[Opening Input for this task section]

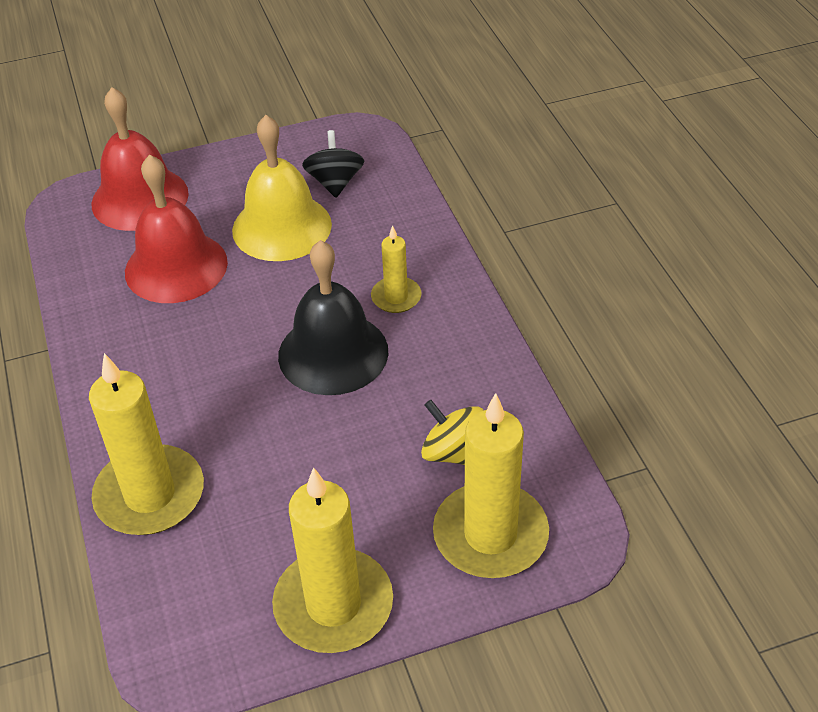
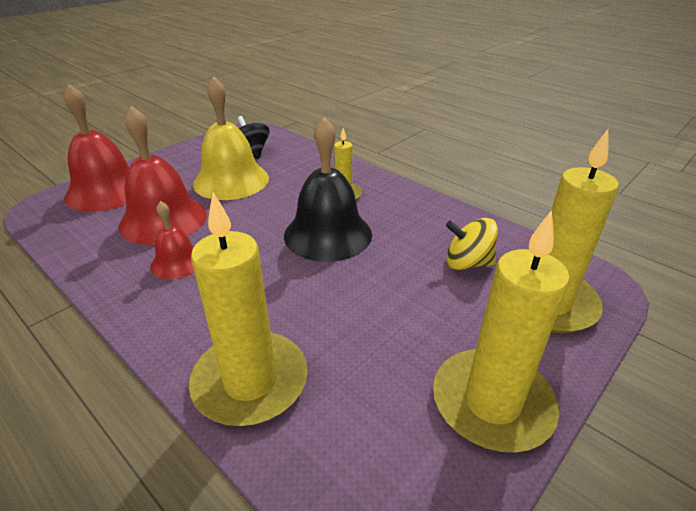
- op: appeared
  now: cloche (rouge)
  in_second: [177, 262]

[Closing Input for this task section]
[Opening Input for this task section]

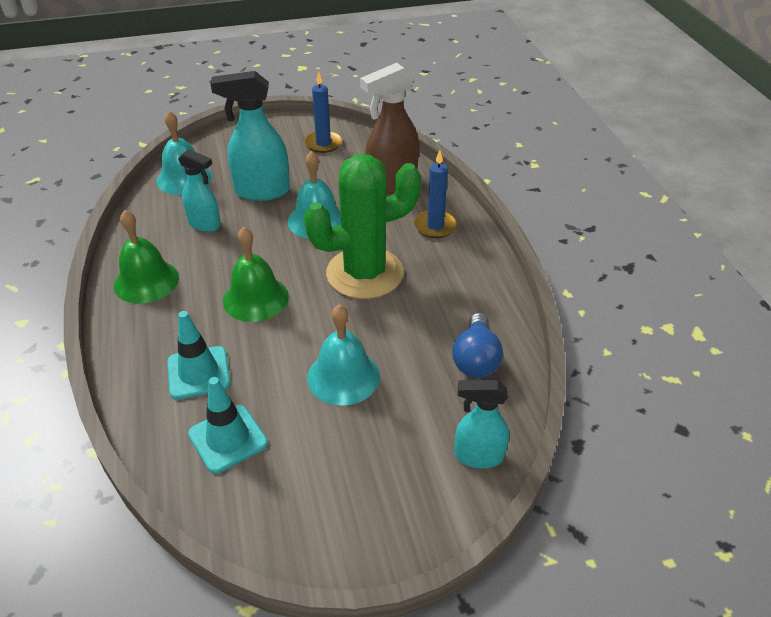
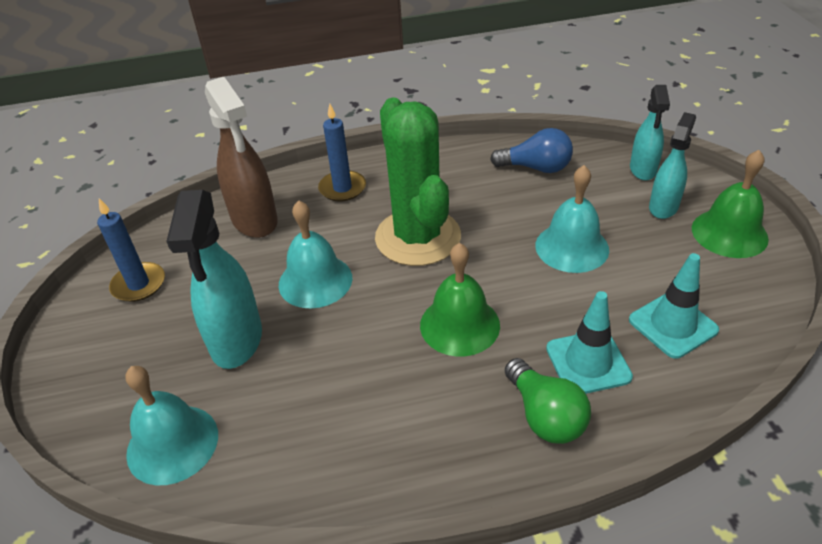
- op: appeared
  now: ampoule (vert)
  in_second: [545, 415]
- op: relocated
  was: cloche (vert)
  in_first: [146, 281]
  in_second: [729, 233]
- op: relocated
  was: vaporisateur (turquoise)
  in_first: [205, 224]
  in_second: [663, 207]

[Closing Input for this task section]

* _Work to complete_
Starting at the line with "was: vaporisateur (turquoise)" and ending at the line with "in_second: [663, 207]", print each line of the listing above exactly, with no other lines.

* _Exercise response_
  was: vaporisateur (turquoise)
  in_first: [205, 224]
  in_second: [663, 207]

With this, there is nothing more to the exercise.